* [YOUR INSTRUCTIONS]
Please reproduce all entries word for word and omit their pictures.

START SUPPLIED DATA

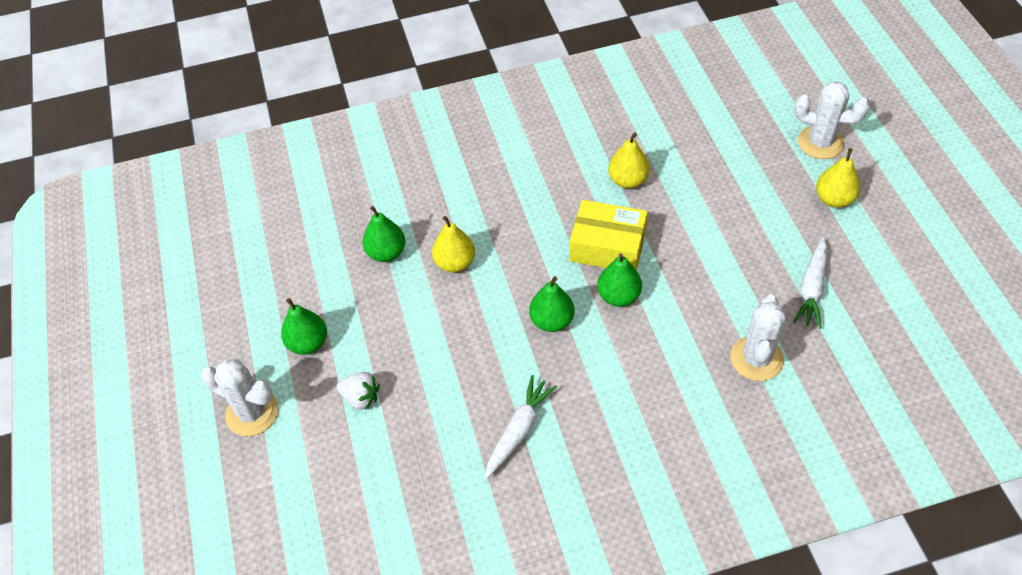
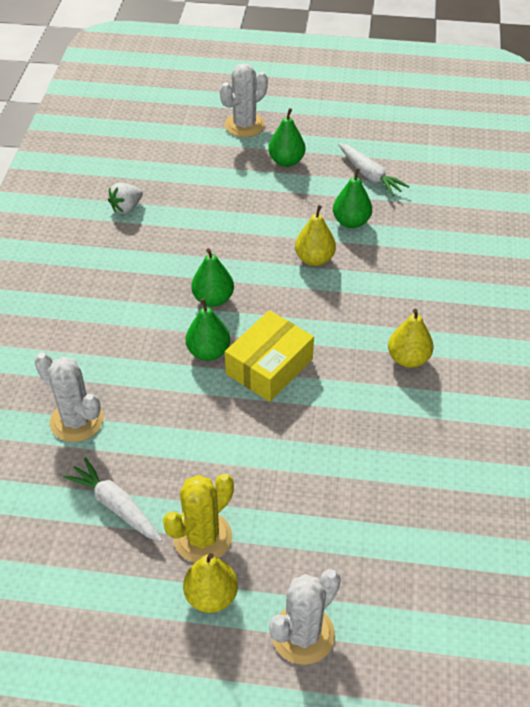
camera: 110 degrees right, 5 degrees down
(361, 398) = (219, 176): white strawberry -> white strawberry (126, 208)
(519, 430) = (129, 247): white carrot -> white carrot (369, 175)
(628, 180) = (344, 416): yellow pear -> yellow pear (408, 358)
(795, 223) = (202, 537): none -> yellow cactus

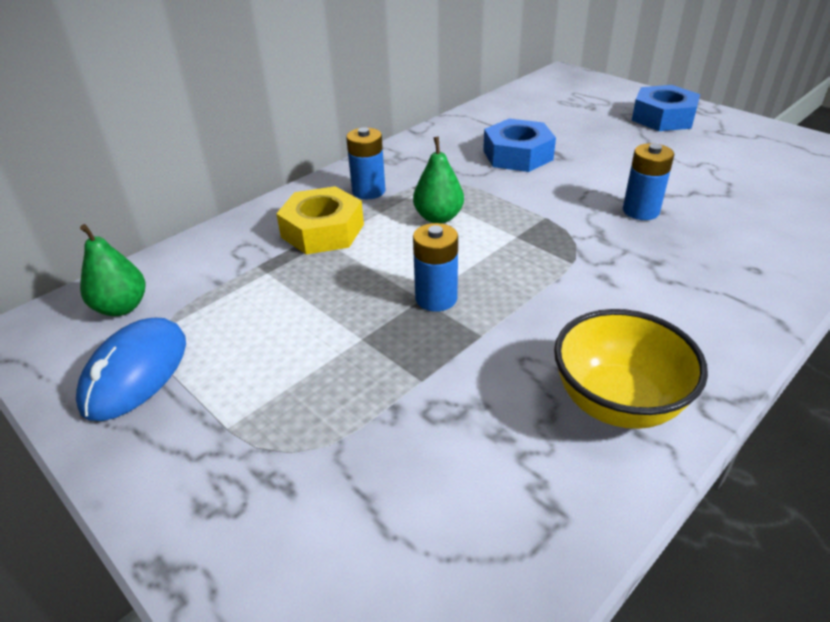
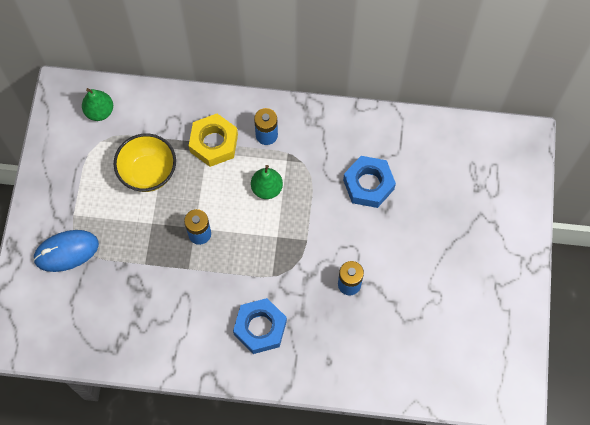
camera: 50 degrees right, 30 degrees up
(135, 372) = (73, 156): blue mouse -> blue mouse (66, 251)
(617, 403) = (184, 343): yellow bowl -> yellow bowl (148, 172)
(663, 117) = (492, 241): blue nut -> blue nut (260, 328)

END SUPPLIED DATA

* [SOLUTION TO THE PROBLEM]
camera: 110 degrees right, 5 degrees down
(361, 398) = (219, 176): white strawberry -> white strawberry (126, 208)
(519, 430) = (129, 247): white carrot -> white carrot (369, 175)
(628, 180) = (344, 416): yellow pear -> yellow pear (408, 358)
(795, 223) = (202, 537): none -> yellow cactus

camera: 50 degrees right, 30 degrees up
(135, 372) = (73, 156): blue mouse -> blue mouse (66, 251)
(617, 403) = (184, 343): yellow bowl -> yellow bowl (148, 172)
(663, 117) = (492, 241): blue nut -> blue nut (260, 328)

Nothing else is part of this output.